## Records to process:

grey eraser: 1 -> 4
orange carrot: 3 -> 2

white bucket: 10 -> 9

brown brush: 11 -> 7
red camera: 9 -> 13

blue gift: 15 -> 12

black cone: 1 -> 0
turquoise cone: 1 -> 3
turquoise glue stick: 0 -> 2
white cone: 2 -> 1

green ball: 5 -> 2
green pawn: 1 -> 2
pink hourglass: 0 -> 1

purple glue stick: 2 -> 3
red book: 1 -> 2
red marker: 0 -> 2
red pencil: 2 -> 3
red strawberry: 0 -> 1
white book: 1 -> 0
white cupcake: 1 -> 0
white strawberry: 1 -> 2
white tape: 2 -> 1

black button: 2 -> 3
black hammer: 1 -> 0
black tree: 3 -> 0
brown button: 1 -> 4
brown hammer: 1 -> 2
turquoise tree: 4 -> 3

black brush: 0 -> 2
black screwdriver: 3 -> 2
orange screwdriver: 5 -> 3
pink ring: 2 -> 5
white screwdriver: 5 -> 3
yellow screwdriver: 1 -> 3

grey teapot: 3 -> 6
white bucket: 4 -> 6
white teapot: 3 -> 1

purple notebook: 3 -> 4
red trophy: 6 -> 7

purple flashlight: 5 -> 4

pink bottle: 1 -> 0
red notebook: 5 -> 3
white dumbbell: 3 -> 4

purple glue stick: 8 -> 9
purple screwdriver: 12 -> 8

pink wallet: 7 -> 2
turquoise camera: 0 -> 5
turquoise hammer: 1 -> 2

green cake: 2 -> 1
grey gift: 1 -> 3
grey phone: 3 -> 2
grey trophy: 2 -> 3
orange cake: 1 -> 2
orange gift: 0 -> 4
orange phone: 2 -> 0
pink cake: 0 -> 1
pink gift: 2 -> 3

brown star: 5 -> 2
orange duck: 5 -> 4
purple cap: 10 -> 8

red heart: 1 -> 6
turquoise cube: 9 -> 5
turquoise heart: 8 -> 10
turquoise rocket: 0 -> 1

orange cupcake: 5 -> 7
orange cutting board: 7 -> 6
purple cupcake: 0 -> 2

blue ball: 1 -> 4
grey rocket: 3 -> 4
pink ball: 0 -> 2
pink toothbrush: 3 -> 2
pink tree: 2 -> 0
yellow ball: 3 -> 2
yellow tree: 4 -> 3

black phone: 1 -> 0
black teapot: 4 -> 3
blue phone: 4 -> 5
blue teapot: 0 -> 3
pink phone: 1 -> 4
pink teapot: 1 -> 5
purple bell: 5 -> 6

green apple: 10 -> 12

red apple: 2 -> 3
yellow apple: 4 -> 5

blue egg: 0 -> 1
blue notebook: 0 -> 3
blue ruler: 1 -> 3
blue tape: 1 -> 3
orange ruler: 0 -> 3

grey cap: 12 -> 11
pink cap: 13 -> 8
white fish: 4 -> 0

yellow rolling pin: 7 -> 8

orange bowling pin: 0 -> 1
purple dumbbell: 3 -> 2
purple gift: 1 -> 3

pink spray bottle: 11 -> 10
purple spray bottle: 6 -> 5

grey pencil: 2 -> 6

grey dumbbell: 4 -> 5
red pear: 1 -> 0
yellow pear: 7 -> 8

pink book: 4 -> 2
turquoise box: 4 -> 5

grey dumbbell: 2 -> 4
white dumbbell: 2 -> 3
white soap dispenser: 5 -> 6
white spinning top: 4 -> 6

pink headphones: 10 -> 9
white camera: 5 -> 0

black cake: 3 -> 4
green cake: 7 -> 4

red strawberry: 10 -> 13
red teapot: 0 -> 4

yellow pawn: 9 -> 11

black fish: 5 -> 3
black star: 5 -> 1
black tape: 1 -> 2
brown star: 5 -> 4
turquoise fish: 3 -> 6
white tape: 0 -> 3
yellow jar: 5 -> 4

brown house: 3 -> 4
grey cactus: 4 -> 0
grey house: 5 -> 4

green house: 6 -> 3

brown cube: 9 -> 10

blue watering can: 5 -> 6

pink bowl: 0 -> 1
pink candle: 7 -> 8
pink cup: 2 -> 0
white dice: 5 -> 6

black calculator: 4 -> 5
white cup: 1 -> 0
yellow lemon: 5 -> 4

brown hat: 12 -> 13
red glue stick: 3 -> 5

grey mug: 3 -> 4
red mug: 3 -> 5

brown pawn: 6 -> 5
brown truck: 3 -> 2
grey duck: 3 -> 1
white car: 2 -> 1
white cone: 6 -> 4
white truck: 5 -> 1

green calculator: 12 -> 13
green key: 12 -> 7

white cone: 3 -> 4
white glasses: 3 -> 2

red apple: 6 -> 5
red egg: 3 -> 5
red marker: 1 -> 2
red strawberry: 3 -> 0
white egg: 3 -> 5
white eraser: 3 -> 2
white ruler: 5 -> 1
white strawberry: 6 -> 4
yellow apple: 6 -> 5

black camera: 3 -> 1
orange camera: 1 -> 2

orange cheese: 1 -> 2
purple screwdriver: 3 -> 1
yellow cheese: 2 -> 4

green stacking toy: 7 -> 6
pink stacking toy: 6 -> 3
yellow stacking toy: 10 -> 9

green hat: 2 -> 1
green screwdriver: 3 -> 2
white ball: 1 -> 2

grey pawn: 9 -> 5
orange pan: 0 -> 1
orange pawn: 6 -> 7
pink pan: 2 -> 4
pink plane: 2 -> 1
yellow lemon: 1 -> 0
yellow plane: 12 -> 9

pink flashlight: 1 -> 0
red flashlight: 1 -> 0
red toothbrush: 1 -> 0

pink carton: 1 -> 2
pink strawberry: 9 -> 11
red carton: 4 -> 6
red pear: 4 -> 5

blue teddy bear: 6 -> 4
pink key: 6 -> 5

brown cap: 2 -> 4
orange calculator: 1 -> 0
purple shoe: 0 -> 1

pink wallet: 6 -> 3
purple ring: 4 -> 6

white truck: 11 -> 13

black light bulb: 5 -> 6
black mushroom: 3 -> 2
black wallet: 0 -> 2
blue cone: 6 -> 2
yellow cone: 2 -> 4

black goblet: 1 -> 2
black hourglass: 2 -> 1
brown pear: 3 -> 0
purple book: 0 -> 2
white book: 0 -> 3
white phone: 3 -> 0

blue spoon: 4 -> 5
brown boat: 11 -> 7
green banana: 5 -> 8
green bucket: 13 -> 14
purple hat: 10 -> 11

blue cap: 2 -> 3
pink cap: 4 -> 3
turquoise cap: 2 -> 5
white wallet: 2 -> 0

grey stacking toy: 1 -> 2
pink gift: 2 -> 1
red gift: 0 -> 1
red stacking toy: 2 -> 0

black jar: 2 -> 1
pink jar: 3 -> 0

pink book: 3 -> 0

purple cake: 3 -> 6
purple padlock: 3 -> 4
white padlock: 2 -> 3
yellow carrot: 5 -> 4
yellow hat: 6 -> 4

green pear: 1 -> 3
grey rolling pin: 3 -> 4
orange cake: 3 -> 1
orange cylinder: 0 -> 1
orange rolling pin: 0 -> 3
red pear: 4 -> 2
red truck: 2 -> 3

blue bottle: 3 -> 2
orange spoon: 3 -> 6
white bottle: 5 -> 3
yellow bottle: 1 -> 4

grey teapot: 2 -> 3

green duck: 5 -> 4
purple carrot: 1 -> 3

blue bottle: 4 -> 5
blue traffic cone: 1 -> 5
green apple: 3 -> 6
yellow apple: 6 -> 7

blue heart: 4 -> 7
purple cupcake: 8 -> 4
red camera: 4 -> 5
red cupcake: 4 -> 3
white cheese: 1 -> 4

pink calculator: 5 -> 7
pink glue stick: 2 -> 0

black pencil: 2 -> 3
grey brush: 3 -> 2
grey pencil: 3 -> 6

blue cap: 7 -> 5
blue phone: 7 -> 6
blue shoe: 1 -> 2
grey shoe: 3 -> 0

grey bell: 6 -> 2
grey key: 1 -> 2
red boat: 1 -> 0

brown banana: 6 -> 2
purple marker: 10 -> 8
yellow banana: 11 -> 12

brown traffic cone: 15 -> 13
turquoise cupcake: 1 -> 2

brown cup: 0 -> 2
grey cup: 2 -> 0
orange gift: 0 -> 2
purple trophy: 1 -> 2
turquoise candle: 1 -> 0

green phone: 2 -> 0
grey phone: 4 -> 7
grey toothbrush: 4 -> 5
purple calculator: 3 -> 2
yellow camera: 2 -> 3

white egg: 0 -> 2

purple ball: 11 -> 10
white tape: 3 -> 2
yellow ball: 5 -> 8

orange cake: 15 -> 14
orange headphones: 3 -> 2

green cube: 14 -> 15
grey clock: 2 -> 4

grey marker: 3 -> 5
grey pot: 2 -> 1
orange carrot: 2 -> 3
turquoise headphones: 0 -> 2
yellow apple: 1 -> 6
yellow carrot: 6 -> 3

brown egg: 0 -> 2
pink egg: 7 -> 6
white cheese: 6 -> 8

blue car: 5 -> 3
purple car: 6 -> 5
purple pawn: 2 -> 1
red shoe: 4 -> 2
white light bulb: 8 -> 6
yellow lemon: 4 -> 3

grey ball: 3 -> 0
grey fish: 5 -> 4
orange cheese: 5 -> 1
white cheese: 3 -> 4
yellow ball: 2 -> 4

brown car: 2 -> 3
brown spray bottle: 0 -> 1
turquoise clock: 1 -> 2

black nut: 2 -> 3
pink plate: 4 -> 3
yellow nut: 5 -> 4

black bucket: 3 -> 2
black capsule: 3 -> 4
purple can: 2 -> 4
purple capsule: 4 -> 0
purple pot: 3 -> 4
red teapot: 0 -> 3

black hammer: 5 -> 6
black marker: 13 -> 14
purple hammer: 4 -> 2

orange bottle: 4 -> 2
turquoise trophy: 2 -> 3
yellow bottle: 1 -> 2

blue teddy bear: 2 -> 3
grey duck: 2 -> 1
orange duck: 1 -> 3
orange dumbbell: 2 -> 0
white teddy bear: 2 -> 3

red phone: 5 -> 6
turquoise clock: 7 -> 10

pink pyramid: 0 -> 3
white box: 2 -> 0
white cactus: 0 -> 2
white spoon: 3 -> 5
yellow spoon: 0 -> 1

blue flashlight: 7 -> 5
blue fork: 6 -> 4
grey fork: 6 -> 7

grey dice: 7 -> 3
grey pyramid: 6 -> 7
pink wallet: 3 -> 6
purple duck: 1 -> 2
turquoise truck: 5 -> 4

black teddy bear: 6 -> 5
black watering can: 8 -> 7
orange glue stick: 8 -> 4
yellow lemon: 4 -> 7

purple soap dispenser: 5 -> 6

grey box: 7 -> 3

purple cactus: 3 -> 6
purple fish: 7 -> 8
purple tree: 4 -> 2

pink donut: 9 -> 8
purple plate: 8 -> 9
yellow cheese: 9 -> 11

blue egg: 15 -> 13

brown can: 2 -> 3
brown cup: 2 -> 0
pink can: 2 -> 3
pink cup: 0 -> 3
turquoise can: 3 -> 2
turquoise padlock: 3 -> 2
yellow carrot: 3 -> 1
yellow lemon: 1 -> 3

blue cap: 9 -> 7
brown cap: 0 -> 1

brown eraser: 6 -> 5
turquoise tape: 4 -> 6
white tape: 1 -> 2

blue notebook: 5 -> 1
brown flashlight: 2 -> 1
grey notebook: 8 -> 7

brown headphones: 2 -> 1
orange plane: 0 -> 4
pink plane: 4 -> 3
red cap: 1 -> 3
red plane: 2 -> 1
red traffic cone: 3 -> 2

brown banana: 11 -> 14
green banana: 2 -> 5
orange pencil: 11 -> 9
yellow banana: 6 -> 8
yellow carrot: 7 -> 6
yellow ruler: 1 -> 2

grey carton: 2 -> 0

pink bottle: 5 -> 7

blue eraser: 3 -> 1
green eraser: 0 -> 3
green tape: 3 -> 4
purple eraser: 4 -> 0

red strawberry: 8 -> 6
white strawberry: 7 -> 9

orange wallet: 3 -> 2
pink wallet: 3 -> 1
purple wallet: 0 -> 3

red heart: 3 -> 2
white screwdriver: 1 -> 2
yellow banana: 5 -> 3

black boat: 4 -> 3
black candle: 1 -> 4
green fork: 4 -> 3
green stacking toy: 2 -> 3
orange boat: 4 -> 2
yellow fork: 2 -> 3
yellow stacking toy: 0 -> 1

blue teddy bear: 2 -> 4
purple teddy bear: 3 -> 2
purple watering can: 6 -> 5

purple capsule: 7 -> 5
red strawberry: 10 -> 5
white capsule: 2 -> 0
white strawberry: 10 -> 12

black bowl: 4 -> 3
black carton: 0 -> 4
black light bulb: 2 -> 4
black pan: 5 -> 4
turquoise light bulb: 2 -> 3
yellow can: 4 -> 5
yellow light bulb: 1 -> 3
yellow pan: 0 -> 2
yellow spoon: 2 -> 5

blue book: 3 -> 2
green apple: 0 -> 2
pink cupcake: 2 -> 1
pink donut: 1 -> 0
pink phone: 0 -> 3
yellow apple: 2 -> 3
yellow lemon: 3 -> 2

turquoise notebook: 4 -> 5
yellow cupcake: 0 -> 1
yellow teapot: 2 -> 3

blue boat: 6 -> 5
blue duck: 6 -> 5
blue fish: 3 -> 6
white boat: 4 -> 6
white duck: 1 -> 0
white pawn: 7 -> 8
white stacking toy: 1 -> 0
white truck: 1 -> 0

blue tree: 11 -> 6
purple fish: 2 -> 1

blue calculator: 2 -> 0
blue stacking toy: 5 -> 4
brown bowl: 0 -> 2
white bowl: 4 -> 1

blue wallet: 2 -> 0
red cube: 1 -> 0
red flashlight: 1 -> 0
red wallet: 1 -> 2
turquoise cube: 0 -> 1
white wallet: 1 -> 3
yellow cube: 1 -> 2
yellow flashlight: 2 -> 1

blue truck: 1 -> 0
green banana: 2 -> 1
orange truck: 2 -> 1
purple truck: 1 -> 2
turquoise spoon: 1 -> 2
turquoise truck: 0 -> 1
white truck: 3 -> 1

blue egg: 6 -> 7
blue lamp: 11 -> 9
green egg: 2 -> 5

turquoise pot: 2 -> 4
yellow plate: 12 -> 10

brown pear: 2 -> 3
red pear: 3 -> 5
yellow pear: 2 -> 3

## Task goal:
Reproduce exactly the lines of the records above from the one with "black phone: 1 -> 0" to the one with "black calculator: 4 -> 5", both included, and leave out everything else.

## Problem solution:
black phone: 1 -> 0
black teapot: 4 -> 3
blue phone: 4 -> 5
blue teapot: 0 -> 3
pink phone: 1 -> 4
pink teapot: 1 -> 5
purple bell: 5 -> 6

green apple: 10 -> 12

red apple: 2 -> 3
yellow apple: 4 -> 5

blue egg: 0 -> 1
blue notebook: 0 -> 3
blue ruler: 1 -> 3
blue tape: 1 -> 3
orange ruler: 0 -> 3

grey cap: 12 -> 11
pink cap: 13 -> 8
white fish: 4 -> 0

yellow rolling pin: 7 -> 8

orange bowling pin: 0 -> 1
purple dumbbell: 3 -> 2
purple gift: 1 -> 3

pink spray bottle: 11 -> 10
purple spray bottle: 6 -> 5

grey pencil: 2 -> 6

grey dumbbell: 4 -> 5
red pear: 1 -> 0
yellow pear: 7 -> 8

pink book: 4 -> 2
turquoise box: 4 -> 5

grey dumbbell: 2 -> 4
white dumbbell: 2 -> 3
white soap dispenser: 5 -> 6
white spinning top: 4 -> 6

pink headphones: 10 -> 9
white camera: 5 -> 0

black cake: 3 -> 4
green cake: 7 -> 4

red strawberry: 10 -> 13
red teapot: 0 -> 4

yellow pawn: 9 -> 11

black fish: 5 -> 3
black star: 5 -> 1
black tape: 1 -> 2
brown star: 5 -> 4
turquoise fish: 3 -> 6
white tape: 0 -> 3
yellow jar: 5 -> 4

brown house: 3 -> 4
grey cactus: 4 -> 0
grey house: 5 -> 4

green house: 6 -> 3

brown cube: 9 -> 10

blue watering can: 5 -> 6

pink bowl: 0 -> 1
pink candle: 7 -> 8
pink cup: 2 -> 0
white dice: 5 -> 6

black calculator: 4 -> 5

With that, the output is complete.